- YOUR OBJECTIVE -
Once the images are removed, repeat all of the entries exactly.

- DATA LISTING -

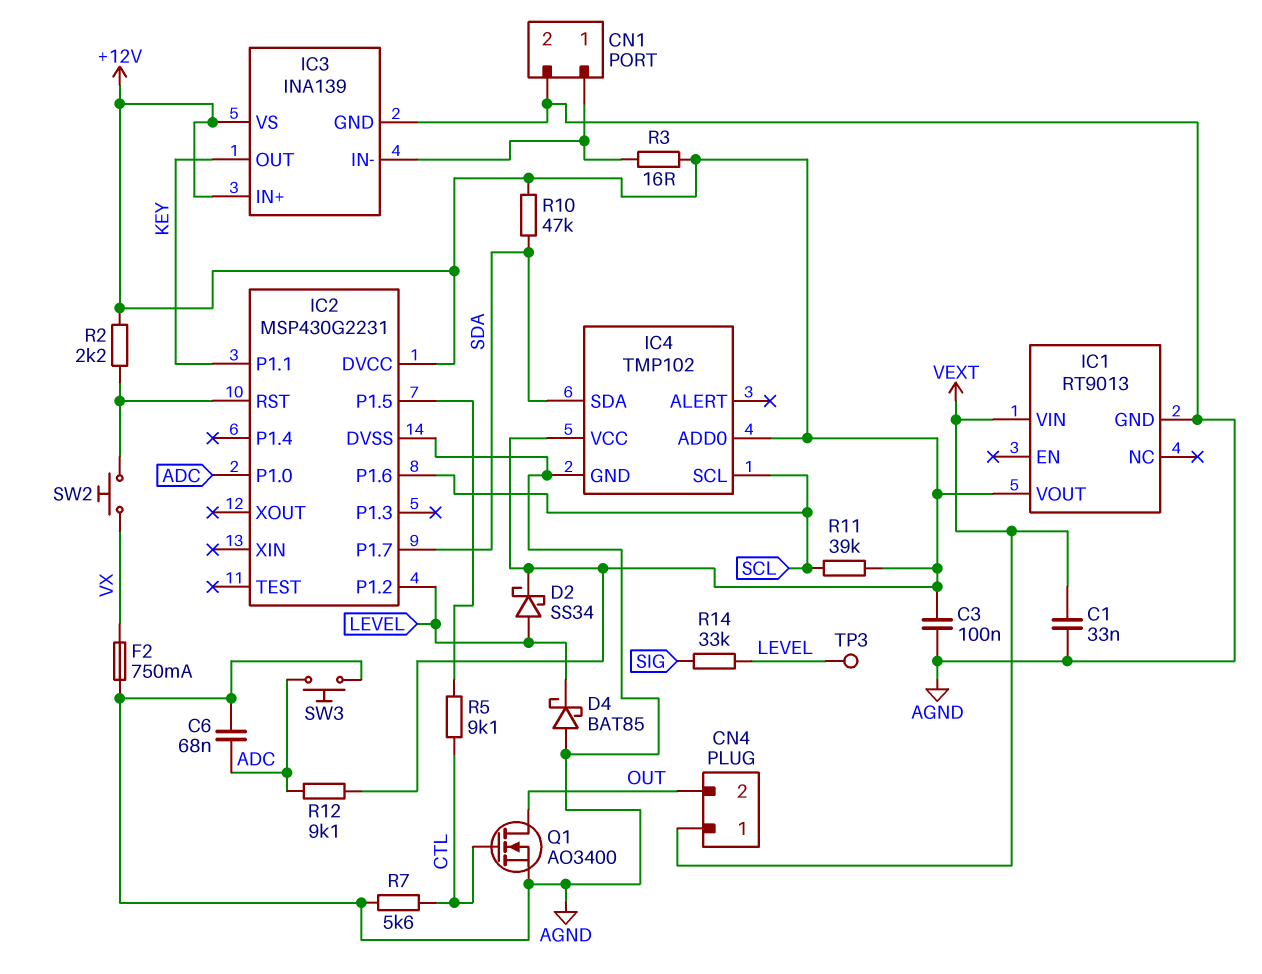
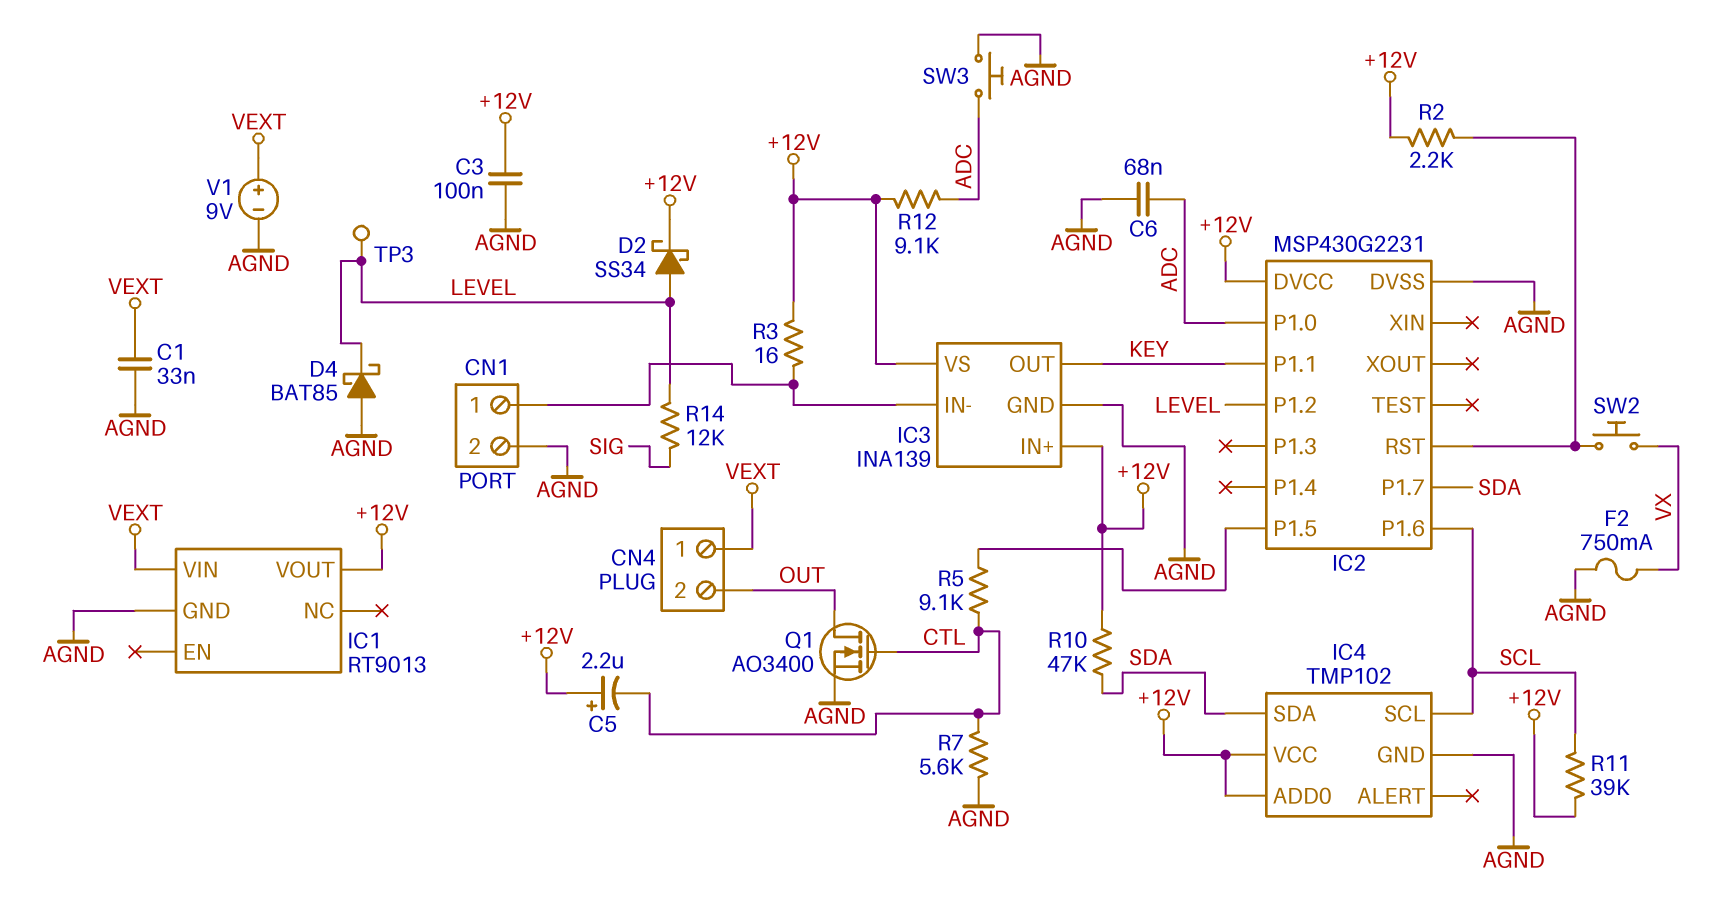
C5: none -> 2.2uF (plus +12V, minus CTL)
R14: 33k (LEVEL, SIG) -> 12k (LEVEL, SIG)
V1: none -> 9V (plus VEXT, minus AGND)

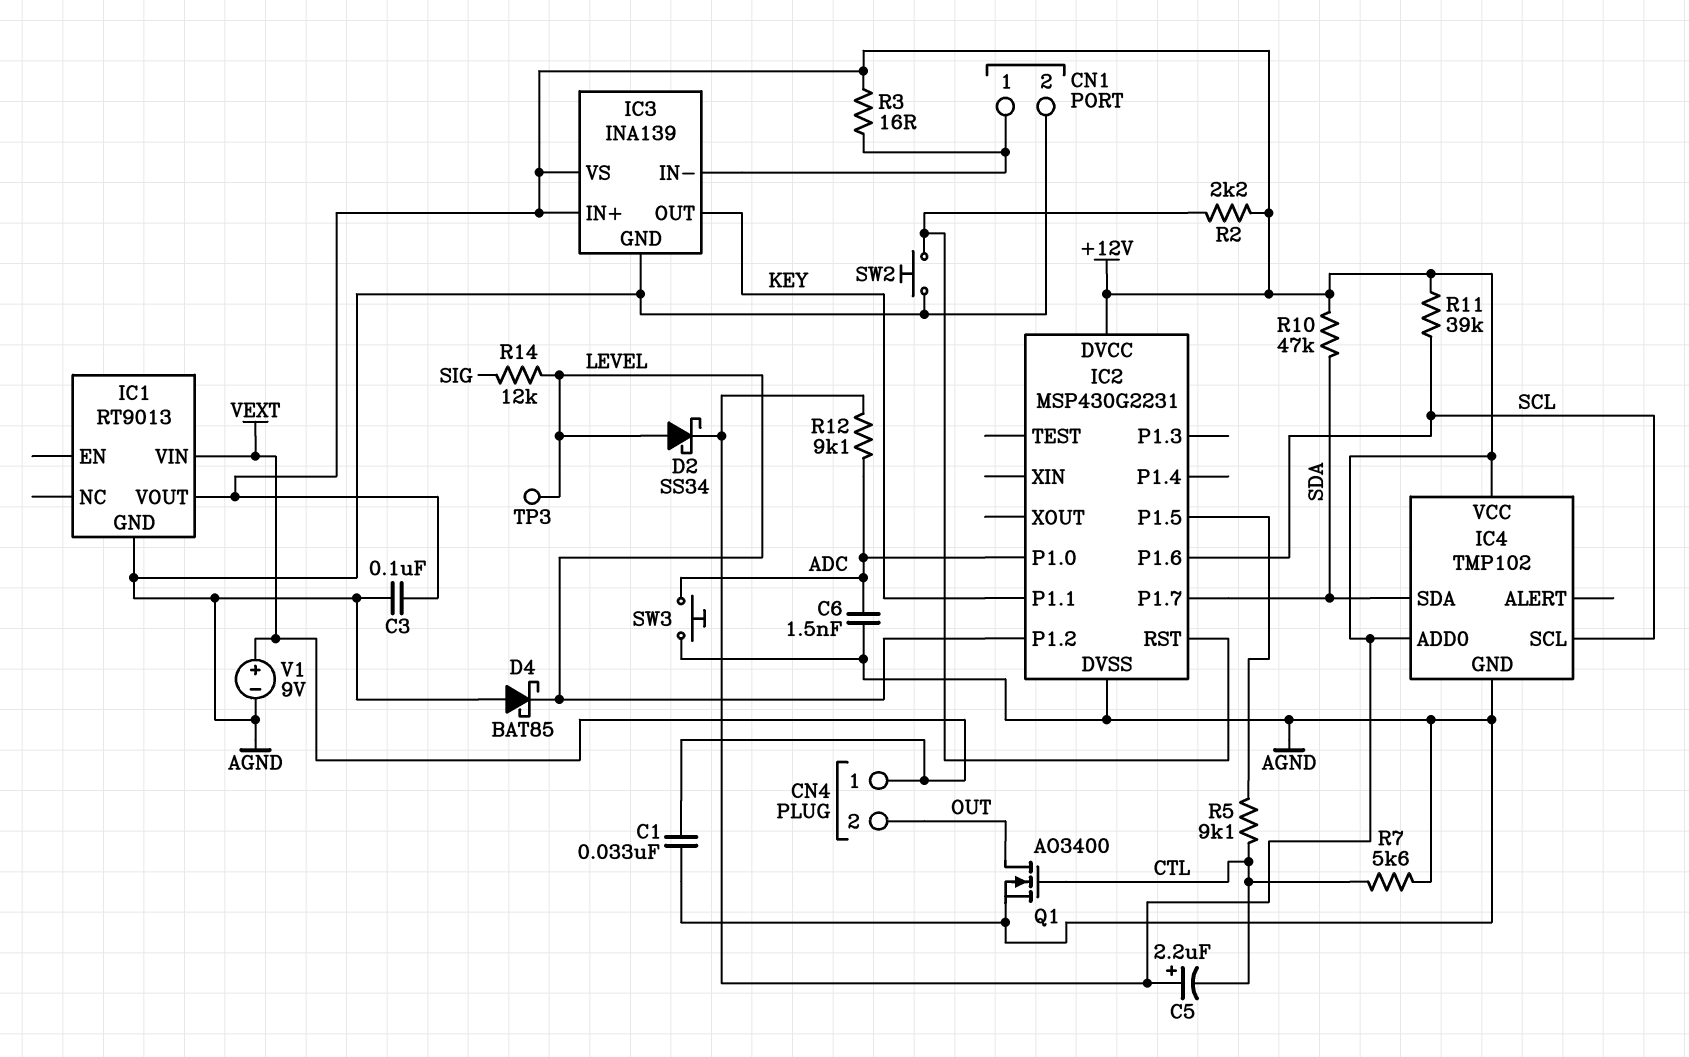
C6: 68nF (ADC, AGND) -> 1.5nF (ADC, AGND)
F2: 750mA (AGND, VX) -> none
SW2: button (IC2/RST, VX) -> button (AGND, IC2/RST)

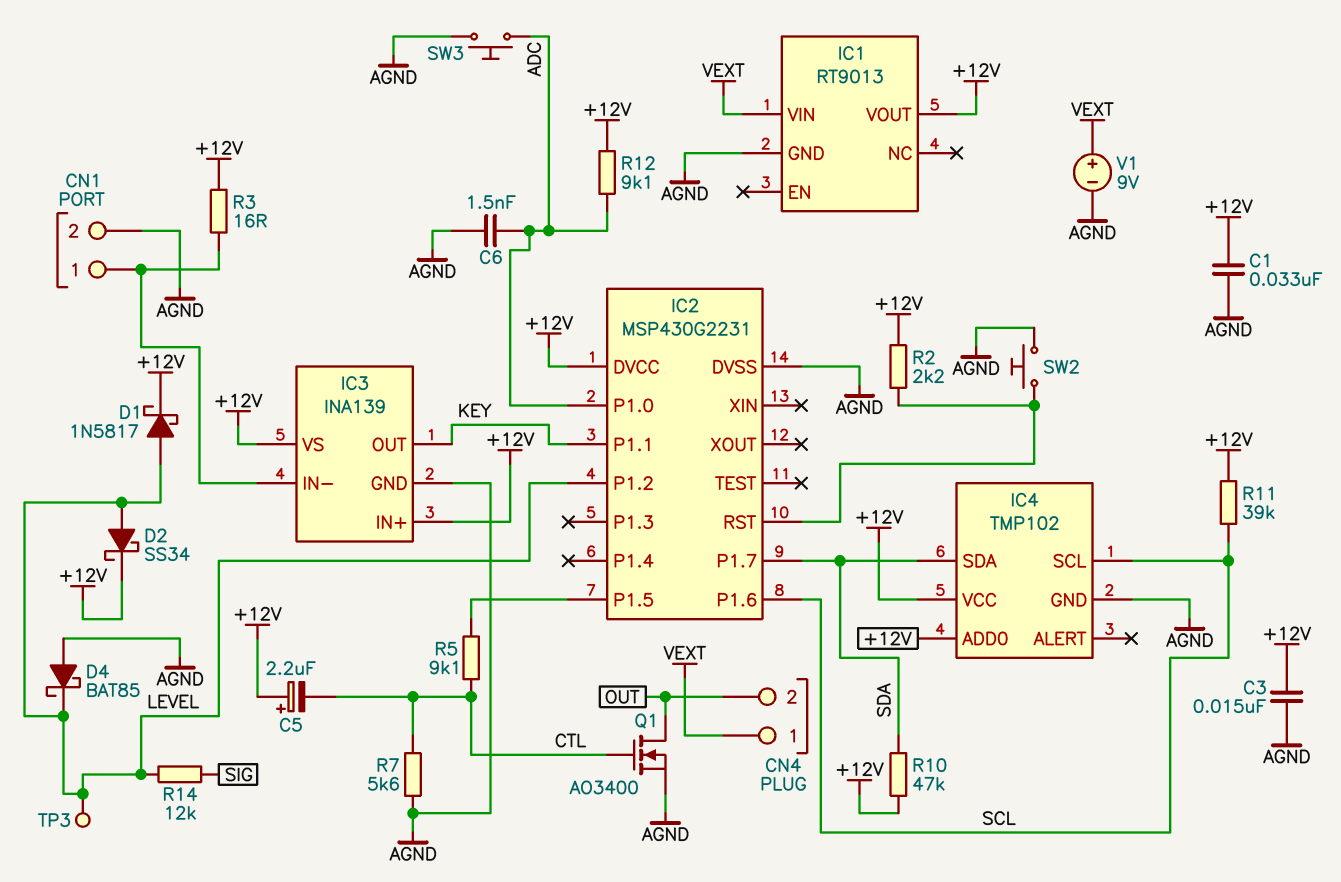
C1: 33nF (AGND, VEXT) -> 33nF (+12V, AGND)
C3: 100nF (+12V, AGND) -> 15nF (+12V, AGND)
D1: none -> schottky 1N5817 (A LEVEL, K +12V)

- ANSWER SECTION -
C5: none -> 2.2uF (plus +12V, minus CTL)
R14: 33k (LEVEL, SIG) -> 12k (LEVEL, SIG)
V1: none -> 9V (plus VEXT, minus AGND)

C6: 68nF (ADC, AGND) -> 1.5nF (ADC, AGND)
F2: 750mA (AGND, VX) -> none
SW2: button (IC2/RST, VX) -> button (AGND, IC2/RST)

C1: 33nF (AGND, VEXT) -> 33nF (+12V, AGND)
C3: 100nF (+12V, AGND) -> 15nF (+12V, AGND)
D1: none -> schottky 1N5817 (A LEVEL, K +12V)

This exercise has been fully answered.